Change detection data
━━━━━━━━━━━━━━━━━━━━━━━━━━━━━━

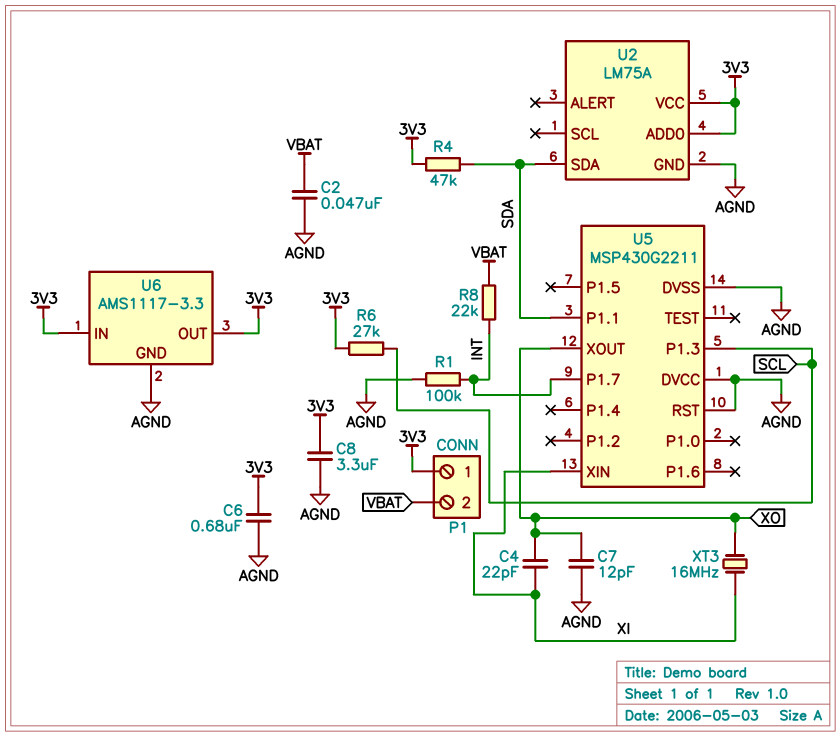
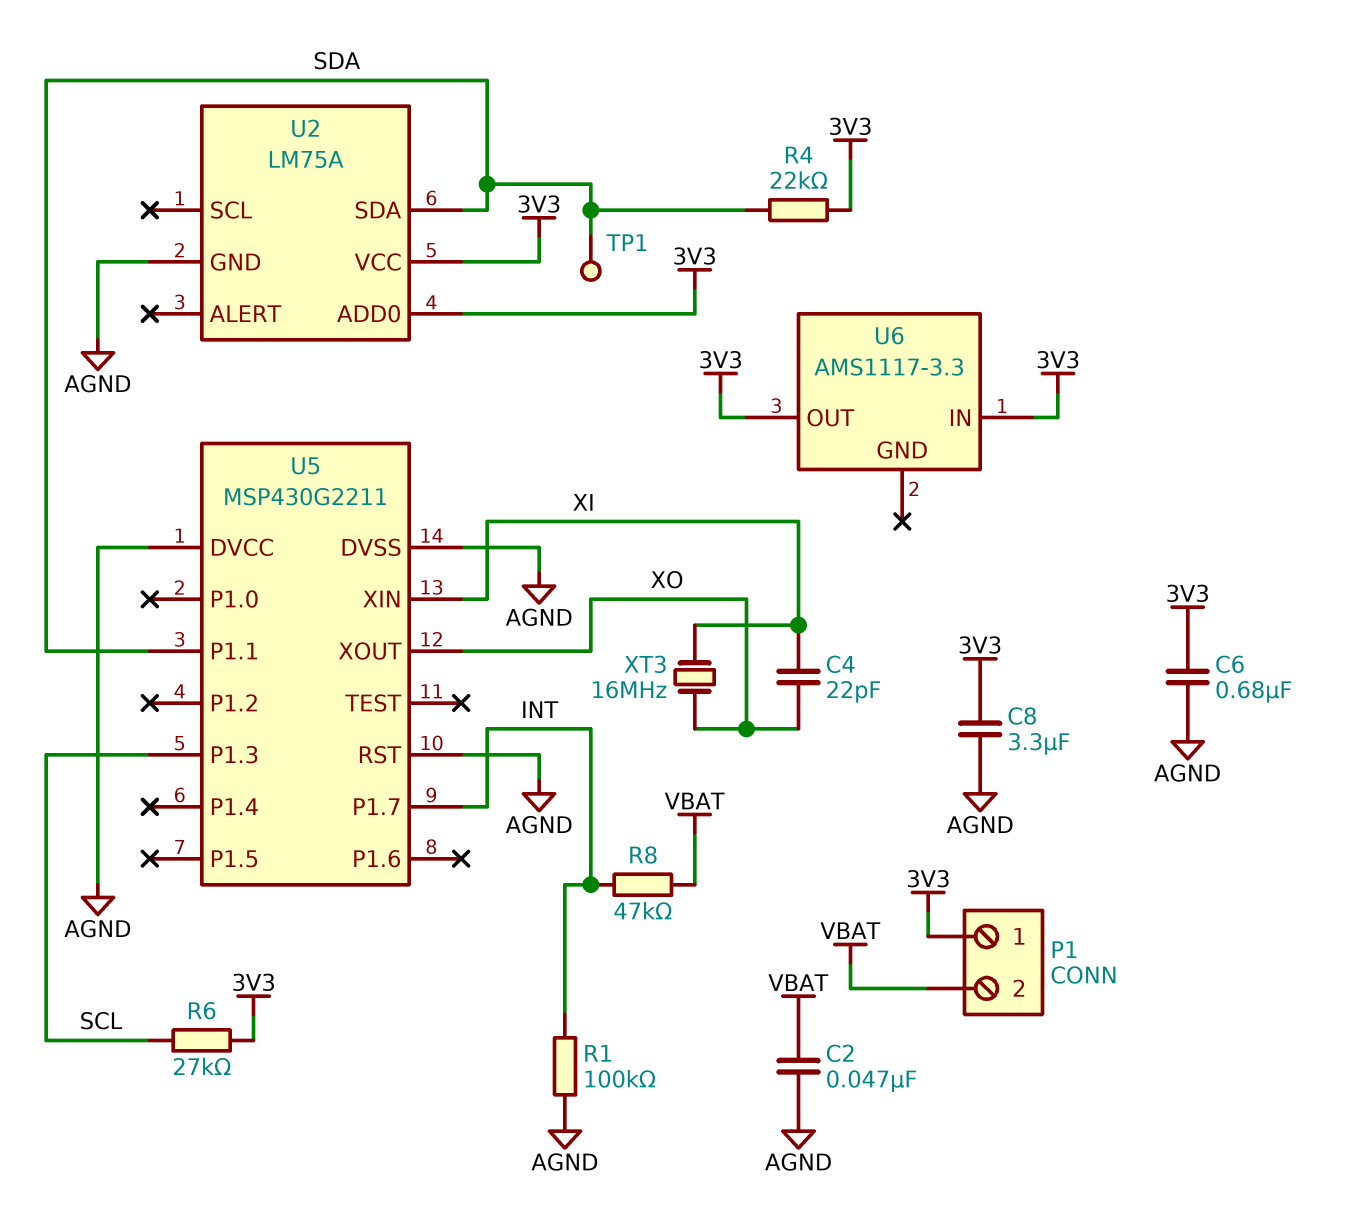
C7: 12pF (AGND, XO) -> none
R4: 47k (3V3, SDA) -> 22k (3V3, SDA)
R8: 22k (INT, VBAT) -> 47k (INT, VBAT)
TP1: none -> test point (SDA)
U6 pin GND: AGND -> none

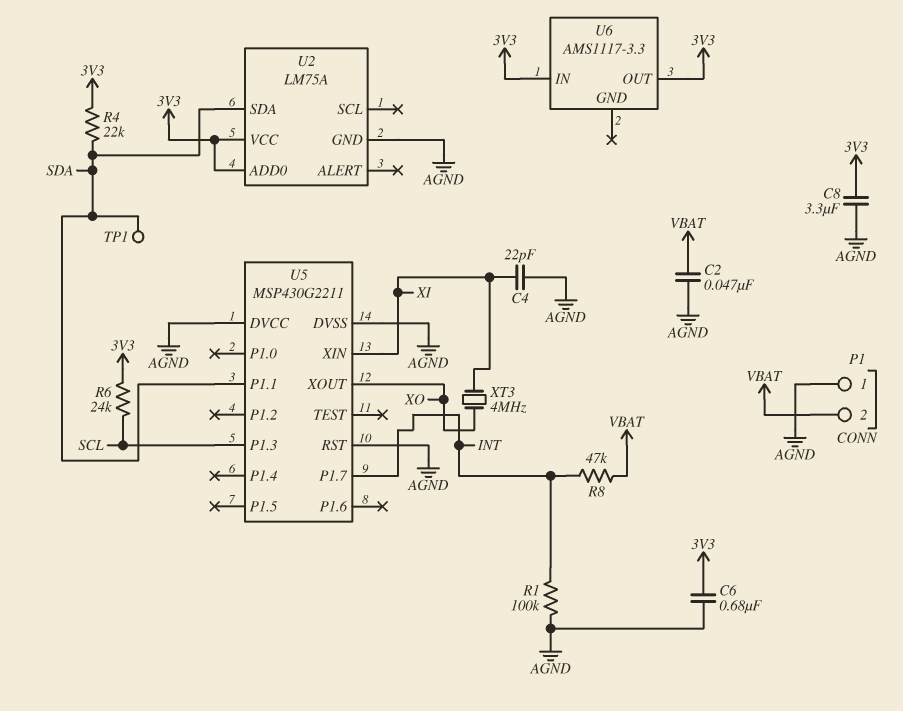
C4: 22pF (XI, XO) -> 22pF (AGND, XI)
P1 pin 1: 3V3 -> AGND
R6: 27k (3V3, SCL) -> 24k (3V3, SCL)
XT3: 16MHz (XI, XO) -> 4MHz (XI, XO)

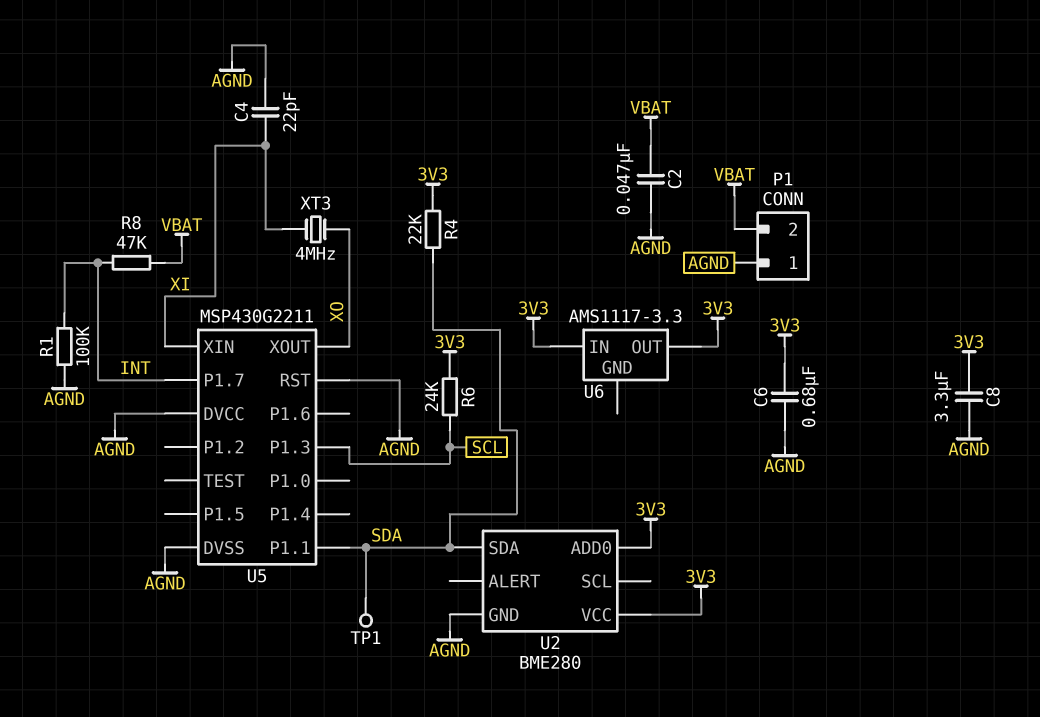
U2: LM75A -> BME280

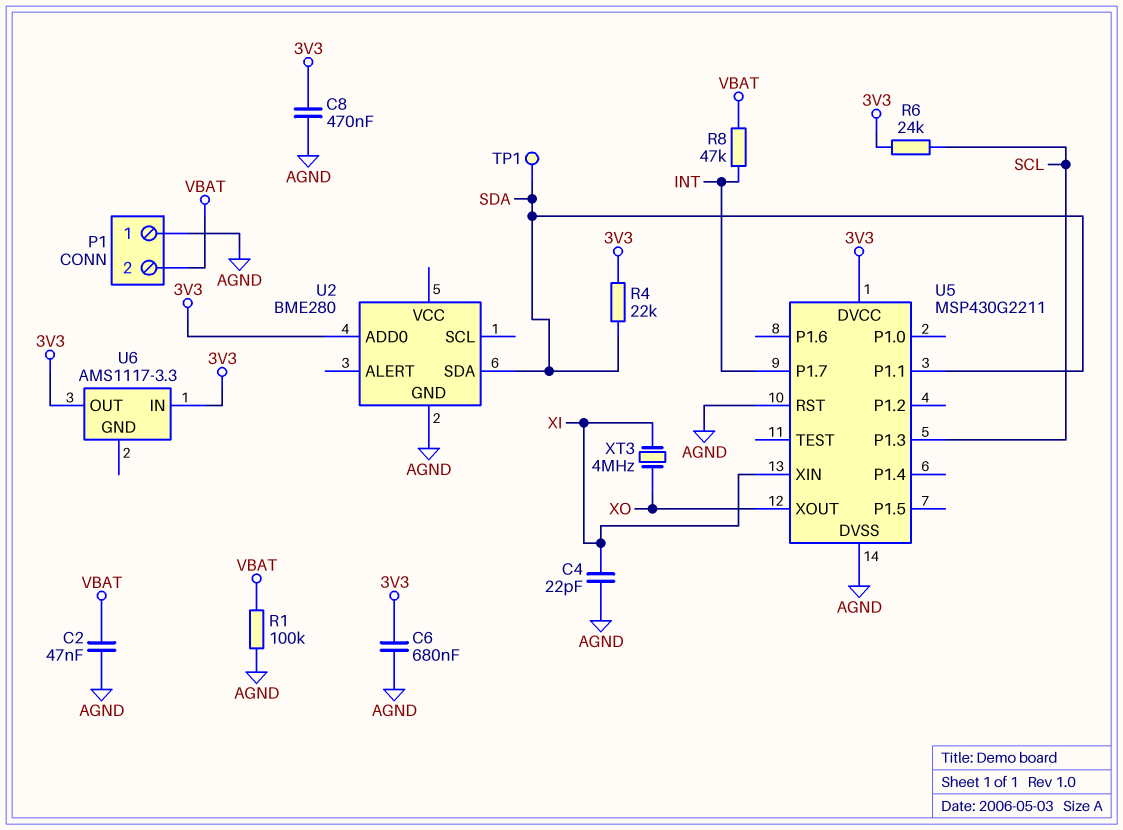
C8: 3.3uF (3V3, AGND) -> 470nF (3V3, AGND)
R1: 100k (AGND, INT) -> 100k (AGND, VBAT)
U2 pin VCC: 3V3 -> none
U5 pin DVCC: AGND -> 3V3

━━━━━━━━━━━━━━━━━━━━━━━━━━━━━━

**Goal of the exercise:**
What belongs in the answer is each line above, reproduced exactly, and no picture.

**Answer to the problem:**
C7: 12pF (AGND, XO) -> none
R4: 47k (3V3, SDA) -> 22k (3V3, SDA)
R8: 22k (INT, VBAT) -> 47k (INT, VBAT)
TP1: none -> test point (SDA)
U6 pin GND: AGND -> none

C4: 22pF (XI, XO) -> 22pF (AGND, XI)
P1 pin 1: 3V3 -> AGND
R6: 27k (3V3, SCL) -> 24k (3V3, SCL)
XT3: 16MHz (XI, XO) -> 4MHz (XI, XO)

U2: LM75A -> BME280

C8: 3.3uF (3V3, AGND) -> 470nF (3V3, AGND)
R1: 100k (AGND, INT) -> 100k (AGND, VBAT)
U2 pin VCC: 3V3 -> none
U5 pin DVCC: AGND -> 3V3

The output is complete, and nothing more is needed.